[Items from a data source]
◇ ◇ ◇ ◇

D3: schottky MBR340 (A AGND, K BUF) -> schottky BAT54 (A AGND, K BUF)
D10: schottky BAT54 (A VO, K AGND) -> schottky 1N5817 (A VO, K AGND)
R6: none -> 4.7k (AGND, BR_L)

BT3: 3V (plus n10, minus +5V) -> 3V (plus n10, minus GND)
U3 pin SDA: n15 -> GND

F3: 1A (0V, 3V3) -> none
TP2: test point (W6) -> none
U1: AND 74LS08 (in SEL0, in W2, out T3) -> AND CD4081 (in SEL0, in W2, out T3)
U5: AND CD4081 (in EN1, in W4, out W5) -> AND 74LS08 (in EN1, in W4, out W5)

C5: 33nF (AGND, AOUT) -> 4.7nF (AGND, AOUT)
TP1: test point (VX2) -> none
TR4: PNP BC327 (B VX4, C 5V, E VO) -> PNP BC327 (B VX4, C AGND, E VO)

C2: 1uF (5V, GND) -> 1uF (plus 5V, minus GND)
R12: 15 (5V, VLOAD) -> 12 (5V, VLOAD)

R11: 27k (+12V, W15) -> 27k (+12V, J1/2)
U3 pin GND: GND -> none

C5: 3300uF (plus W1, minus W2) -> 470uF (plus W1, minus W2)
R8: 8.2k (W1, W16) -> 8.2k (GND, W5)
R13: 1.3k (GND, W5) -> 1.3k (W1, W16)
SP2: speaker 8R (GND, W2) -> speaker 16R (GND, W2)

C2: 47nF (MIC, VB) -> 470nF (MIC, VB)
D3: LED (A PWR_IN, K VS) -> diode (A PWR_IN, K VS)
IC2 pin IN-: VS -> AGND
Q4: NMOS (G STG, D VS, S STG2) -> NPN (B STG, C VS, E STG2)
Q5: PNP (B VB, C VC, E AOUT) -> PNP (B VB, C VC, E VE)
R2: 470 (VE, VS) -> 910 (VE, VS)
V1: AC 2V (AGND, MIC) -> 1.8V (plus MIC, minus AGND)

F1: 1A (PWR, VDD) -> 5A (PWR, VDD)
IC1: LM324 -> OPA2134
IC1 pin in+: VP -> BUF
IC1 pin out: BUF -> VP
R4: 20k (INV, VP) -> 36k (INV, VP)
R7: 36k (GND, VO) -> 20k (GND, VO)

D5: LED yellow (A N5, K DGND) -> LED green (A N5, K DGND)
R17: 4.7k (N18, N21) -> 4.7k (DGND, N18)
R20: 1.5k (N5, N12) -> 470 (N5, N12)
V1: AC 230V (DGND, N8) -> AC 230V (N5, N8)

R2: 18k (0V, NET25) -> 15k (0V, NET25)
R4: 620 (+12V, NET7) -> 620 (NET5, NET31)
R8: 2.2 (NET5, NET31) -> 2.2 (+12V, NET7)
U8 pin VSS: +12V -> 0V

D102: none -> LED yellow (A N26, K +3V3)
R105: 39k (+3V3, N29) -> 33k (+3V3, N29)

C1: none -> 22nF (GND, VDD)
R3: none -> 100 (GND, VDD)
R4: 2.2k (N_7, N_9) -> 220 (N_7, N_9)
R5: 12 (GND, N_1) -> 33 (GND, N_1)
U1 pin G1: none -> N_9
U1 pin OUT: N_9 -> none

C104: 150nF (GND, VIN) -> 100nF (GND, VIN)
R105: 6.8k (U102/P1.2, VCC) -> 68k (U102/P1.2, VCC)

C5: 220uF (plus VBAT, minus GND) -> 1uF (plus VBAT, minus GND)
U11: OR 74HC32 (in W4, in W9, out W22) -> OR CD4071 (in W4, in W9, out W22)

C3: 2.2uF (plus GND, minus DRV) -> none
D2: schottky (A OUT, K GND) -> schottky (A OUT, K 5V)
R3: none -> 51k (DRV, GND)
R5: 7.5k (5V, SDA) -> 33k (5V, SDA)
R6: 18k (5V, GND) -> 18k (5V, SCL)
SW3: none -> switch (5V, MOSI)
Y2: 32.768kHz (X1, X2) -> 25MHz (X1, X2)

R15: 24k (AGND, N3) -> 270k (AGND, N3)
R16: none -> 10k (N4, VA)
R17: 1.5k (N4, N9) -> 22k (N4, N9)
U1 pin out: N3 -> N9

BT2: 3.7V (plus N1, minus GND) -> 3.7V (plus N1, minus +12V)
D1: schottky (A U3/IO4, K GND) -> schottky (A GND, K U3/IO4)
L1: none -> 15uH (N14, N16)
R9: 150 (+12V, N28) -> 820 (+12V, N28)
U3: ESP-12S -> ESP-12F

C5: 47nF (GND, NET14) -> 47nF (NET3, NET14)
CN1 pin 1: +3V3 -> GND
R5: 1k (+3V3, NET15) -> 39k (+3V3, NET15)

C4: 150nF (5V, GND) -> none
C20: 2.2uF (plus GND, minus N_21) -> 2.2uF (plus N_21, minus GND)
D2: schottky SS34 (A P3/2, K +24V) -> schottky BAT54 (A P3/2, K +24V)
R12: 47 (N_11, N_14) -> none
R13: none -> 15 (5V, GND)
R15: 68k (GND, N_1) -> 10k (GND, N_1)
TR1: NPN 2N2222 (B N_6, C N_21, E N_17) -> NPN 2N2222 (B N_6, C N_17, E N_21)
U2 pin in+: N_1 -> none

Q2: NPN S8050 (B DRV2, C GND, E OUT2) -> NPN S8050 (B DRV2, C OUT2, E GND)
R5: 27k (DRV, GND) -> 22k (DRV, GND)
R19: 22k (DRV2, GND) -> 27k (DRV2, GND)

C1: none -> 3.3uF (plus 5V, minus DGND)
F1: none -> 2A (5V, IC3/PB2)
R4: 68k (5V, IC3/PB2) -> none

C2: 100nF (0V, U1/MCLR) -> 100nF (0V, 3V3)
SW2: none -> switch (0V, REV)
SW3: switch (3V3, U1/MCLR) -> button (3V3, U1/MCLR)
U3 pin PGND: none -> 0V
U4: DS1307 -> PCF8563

◇ ◇ ◇ ◇

DIRECTIONS:
The reply must be a number and nothing more: the count of lines above that contain the word "MCLR".

SOLUTION:
2